Object matching data:

::::::::::

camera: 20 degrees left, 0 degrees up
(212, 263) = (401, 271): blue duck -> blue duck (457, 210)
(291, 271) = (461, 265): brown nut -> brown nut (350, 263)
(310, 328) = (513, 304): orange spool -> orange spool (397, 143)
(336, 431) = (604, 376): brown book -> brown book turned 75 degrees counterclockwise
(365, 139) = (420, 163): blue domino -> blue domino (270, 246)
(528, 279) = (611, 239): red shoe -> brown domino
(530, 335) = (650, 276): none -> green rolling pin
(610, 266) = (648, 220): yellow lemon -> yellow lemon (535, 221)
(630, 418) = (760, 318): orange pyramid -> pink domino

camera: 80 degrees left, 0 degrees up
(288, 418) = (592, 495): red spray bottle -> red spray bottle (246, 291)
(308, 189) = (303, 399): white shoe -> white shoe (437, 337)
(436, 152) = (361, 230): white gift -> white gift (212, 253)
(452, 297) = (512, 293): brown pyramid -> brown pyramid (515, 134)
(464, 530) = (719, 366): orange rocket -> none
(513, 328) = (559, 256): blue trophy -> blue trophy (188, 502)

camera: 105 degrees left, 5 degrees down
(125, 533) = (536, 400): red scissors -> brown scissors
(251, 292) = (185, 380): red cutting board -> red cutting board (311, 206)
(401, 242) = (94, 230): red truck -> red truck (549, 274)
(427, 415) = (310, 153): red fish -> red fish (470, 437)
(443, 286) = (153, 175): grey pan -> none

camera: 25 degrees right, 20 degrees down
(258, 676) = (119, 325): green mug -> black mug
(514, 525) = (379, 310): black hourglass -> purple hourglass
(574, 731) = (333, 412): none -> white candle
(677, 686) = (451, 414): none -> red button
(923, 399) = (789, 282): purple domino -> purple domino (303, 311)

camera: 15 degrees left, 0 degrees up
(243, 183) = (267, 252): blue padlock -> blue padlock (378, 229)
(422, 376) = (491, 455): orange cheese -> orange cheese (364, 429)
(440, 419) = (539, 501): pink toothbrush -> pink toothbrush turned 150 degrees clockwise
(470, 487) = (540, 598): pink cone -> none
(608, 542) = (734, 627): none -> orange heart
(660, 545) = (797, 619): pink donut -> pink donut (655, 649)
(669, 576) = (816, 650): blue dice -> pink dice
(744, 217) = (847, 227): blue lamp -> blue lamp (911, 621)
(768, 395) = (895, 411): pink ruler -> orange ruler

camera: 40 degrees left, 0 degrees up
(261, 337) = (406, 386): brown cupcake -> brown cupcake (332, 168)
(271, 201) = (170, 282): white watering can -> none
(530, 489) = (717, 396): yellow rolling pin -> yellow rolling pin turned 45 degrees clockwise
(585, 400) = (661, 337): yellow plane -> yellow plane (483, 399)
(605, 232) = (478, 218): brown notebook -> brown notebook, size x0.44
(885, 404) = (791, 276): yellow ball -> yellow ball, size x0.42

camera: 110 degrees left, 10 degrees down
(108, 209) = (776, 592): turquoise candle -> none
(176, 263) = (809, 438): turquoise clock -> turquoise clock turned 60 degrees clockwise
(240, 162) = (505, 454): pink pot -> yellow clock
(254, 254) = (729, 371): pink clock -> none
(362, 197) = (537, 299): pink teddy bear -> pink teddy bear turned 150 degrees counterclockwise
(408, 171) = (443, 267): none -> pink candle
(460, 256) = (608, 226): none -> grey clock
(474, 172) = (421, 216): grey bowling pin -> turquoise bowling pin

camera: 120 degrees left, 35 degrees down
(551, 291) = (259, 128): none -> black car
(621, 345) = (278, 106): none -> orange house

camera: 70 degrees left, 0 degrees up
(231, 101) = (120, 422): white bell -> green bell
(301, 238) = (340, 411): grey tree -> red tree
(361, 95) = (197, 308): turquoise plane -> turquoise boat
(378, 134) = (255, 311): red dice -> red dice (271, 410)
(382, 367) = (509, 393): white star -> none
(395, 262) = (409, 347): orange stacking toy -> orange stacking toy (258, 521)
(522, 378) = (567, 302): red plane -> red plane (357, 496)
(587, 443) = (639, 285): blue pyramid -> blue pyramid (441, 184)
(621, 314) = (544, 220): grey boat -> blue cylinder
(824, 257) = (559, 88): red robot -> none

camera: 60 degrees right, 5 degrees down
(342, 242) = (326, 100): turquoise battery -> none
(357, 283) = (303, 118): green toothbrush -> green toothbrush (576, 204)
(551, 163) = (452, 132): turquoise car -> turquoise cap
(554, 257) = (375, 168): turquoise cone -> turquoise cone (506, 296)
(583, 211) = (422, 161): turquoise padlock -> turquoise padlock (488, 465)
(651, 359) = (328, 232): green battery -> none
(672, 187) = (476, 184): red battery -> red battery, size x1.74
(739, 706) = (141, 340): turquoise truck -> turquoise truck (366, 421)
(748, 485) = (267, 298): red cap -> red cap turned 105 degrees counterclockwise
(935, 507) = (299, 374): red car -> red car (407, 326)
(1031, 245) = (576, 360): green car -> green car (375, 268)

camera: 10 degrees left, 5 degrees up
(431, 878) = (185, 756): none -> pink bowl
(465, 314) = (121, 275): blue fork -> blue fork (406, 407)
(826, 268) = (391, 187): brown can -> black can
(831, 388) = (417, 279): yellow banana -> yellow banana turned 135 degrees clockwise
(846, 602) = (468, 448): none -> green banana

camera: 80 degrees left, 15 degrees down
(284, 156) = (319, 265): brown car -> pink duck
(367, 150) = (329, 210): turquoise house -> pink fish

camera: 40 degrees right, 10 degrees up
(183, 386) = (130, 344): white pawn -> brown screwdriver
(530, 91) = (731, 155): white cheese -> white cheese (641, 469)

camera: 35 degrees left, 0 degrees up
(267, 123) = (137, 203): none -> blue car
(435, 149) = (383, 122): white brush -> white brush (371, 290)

::::::::::

> **The problem**: Show each line of the records above containing "grey".

> **Solution to the exercise**:
(443, 286) = (153, 175): grey pan -> none
(460, 256) = (608, 226): none -> grey clock
(474, 172) = (421, 216): grey bowling pin -> turquoise bowling pin
(301, 238) = (340, 411): grey tree -> red tree
(621, 314) = (544, 220): grey boat -> blue cylinder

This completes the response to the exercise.